» Data shown
"""
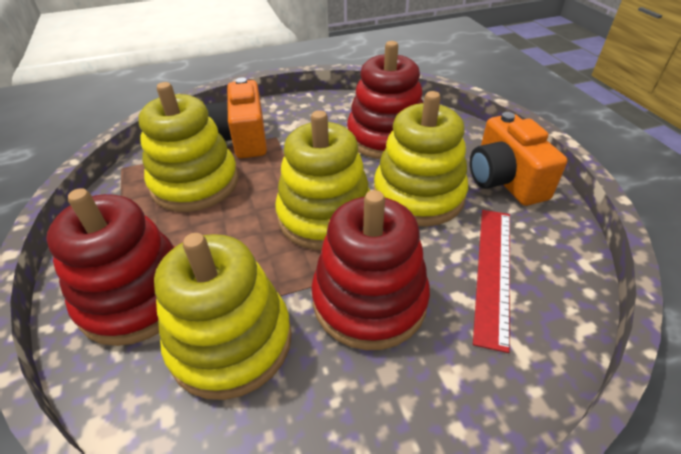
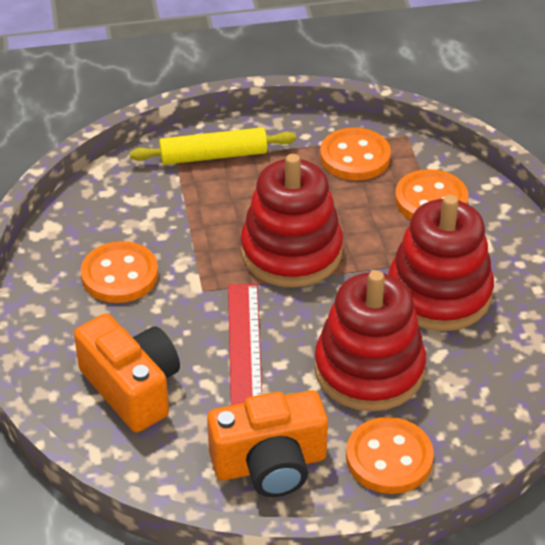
orange button: 0 -> 4
yellow rolling pin: 0 -> 1
yellow stacking toy: 4 -> 0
"""
» Work task
For the string "yellow", count every line of the material where it appears and state only the count.

» Result of the exercise
2